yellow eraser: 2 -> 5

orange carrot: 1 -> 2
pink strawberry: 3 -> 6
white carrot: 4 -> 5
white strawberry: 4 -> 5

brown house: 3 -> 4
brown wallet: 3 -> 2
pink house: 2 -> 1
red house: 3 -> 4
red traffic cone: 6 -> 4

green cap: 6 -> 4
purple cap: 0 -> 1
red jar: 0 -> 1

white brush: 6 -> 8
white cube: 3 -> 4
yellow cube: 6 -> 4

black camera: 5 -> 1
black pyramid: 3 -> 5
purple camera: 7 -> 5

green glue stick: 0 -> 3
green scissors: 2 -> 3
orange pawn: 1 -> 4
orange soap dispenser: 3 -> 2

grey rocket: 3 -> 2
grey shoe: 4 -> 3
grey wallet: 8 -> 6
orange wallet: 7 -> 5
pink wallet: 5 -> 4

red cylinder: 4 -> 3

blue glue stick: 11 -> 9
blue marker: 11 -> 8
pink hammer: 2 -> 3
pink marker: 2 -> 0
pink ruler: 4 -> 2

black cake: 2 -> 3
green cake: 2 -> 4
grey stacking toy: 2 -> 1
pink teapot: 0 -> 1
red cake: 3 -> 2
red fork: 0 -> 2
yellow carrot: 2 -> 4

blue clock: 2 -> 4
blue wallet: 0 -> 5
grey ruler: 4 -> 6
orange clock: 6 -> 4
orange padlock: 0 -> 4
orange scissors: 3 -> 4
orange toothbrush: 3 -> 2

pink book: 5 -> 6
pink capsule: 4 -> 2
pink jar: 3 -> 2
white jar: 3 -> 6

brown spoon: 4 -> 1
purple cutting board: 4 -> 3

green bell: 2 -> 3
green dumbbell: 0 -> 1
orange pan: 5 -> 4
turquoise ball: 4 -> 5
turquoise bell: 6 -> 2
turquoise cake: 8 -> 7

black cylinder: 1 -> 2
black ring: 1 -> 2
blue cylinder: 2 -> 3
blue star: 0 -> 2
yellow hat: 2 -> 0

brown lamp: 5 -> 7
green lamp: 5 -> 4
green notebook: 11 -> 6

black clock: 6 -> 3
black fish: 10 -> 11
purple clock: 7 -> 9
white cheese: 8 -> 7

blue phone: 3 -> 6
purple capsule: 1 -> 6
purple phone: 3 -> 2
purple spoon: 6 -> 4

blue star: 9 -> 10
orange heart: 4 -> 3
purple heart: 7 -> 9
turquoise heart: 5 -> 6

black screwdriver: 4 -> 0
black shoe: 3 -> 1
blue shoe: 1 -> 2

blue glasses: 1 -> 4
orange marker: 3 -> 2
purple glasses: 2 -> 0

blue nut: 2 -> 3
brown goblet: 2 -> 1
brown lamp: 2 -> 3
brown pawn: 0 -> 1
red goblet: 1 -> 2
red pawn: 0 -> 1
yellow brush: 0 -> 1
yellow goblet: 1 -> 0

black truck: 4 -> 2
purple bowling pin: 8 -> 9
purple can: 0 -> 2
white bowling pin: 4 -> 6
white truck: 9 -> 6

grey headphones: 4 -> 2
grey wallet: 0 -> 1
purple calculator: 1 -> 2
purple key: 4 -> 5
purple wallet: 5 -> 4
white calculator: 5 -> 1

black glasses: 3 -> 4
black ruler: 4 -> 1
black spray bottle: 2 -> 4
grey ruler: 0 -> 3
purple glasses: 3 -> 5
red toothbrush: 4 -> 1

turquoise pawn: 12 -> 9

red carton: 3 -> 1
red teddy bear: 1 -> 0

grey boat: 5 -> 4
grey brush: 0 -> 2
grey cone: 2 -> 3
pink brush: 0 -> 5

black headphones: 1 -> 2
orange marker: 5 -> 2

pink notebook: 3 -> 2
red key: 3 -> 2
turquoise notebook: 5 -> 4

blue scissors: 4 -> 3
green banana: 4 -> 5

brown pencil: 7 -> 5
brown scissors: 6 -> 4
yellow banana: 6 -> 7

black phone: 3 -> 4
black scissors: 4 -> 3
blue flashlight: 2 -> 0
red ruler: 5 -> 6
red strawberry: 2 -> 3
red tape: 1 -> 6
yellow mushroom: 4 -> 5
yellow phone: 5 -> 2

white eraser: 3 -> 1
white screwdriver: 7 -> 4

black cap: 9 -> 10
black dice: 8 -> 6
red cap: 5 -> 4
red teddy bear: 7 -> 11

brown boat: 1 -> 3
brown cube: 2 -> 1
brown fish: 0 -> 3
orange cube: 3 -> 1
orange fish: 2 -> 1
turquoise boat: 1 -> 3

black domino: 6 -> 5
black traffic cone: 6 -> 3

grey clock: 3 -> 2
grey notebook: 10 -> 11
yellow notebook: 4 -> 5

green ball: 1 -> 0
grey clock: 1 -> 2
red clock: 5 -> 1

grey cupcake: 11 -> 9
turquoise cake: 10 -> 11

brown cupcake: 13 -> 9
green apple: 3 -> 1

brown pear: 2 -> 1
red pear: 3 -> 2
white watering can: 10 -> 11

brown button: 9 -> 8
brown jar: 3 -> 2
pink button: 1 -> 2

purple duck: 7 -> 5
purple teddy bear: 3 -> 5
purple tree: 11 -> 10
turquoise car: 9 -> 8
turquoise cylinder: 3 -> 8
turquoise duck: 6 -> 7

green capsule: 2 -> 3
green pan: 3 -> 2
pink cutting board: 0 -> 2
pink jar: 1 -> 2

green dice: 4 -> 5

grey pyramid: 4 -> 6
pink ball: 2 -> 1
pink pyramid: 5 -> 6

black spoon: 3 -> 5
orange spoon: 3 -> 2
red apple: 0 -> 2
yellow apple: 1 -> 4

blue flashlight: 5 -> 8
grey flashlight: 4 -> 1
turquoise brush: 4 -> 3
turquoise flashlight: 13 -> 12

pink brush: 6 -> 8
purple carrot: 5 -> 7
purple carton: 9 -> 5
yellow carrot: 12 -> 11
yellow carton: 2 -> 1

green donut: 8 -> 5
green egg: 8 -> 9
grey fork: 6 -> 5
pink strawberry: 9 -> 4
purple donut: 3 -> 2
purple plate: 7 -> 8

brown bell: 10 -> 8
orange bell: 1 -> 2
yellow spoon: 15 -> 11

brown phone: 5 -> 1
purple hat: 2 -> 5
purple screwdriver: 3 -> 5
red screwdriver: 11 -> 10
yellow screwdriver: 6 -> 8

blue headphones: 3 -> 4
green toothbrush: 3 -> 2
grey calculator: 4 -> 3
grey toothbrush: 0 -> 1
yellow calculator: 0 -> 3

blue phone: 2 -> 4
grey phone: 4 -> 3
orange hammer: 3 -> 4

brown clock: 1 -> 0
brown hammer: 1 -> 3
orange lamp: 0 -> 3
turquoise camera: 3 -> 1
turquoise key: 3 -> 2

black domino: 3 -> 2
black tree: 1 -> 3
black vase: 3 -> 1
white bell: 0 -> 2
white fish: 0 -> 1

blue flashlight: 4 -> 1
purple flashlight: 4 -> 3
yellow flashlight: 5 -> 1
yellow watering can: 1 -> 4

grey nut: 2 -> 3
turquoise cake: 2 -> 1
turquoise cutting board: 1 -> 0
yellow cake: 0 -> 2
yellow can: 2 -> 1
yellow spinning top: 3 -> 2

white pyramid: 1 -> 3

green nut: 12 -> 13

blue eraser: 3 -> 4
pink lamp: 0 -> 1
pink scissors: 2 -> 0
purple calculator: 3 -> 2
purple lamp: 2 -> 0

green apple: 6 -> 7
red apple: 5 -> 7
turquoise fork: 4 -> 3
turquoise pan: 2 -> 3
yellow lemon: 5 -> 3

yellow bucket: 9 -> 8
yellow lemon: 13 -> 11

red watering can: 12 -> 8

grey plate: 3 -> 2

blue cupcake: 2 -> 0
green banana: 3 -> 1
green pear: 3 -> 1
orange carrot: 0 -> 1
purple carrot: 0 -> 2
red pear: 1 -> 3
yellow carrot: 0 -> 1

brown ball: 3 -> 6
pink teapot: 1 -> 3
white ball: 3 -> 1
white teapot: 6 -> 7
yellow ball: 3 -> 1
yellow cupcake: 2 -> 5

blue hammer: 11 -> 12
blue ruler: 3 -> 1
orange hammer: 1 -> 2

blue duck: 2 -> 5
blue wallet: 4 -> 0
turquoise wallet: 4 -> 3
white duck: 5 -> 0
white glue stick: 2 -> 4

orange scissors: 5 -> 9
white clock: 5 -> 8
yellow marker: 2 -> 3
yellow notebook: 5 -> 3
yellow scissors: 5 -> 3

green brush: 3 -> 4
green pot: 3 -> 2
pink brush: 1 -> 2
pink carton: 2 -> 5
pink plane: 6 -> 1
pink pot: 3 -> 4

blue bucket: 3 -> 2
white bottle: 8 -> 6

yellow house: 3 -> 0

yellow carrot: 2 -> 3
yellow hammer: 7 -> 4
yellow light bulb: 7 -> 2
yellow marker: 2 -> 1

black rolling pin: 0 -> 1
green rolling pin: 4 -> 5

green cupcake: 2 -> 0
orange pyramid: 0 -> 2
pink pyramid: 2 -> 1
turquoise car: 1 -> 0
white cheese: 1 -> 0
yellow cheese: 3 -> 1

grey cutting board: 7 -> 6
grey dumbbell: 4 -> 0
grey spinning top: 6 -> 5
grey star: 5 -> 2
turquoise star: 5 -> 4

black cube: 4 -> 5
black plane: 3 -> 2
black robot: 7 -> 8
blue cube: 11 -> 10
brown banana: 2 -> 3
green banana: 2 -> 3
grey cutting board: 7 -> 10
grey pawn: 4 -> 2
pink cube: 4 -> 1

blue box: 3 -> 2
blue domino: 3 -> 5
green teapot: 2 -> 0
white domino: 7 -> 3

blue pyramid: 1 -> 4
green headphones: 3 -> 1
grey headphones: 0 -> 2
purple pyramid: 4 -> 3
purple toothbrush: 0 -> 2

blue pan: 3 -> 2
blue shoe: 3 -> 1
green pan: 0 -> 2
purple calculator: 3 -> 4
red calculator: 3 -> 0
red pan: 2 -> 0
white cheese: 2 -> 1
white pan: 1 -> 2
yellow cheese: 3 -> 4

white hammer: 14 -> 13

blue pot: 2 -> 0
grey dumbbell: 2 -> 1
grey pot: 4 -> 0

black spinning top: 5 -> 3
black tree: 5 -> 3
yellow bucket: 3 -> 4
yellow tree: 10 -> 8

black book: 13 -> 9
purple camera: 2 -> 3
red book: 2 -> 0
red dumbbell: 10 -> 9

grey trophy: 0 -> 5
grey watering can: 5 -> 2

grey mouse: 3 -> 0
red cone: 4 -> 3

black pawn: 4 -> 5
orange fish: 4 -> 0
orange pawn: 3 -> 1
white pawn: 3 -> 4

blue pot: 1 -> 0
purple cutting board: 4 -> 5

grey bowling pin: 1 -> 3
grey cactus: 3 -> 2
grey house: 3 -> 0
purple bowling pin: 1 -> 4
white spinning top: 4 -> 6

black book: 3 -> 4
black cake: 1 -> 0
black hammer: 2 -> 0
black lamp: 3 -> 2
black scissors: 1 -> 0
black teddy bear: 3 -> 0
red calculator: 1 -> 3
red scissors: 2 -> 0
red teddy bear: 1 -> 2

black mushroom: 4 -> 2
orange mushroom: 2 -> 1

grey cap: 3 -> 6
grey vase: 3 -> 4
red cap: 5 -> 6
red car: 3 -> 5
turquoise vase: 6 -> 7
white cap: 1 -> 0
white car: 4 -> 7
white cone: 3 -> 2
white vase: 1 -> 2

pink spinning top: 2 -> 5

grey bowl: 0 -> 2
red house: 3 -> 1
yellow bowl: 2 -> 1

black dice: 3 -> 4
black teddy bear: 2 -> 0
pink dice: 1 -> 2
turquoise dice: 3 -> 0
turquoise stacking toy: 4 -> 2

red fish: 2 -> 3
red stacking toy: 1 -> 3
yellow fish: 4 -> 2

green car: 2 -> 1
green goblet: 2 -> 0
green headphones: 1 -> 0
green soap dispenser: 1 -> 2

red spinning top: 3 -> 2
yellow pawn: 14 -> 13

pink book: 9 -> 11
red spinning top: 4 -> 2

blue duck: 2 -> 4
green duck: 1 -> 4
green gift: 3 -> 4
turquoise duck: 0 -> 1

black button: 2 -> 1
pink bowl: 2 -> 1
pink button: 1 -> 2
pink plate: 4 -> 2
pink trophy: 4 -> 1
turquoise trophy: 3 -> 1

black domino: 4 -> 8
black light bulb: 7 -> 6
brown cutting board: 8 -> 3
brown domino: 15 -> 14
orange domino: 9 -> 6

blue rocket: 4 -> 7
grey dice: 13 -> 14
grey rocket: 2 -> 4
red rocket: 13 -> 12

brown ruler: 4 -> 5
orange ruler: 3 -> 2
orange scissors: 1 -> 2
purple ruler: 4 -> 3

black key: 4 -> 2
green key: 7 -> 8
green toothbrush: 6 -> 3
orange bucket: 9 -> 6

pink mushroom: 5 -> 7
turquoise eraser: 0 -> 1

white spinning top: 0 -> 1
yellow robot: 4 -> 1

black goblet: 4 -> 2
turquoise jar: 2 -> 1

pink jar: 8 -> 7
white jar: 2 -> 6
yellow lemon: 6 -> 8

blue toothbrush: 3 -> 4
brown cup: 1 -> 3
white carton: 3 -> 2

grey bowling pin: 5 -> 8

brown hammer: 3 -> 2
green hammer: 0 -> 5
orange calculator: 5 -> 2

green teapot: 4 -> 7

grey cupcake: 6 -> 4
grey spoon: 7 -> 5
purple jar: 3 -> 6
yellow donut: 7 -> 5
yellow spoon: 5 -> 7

| EXERCISE PROMPT |
In the material above, find each line containing the word "board" and copy it.

| SOLUTION TO THIS PROBLEM |
purple cutting board: 4 -> 3
pink cutting board: 0 -> 2
turquoise cutting board: 1 -> 0
grey cutting board: 7 -> 6
grey cutting board: 7 -> 10
purple cutting board: 4 -> 5
brown cutting board: 8 -> 3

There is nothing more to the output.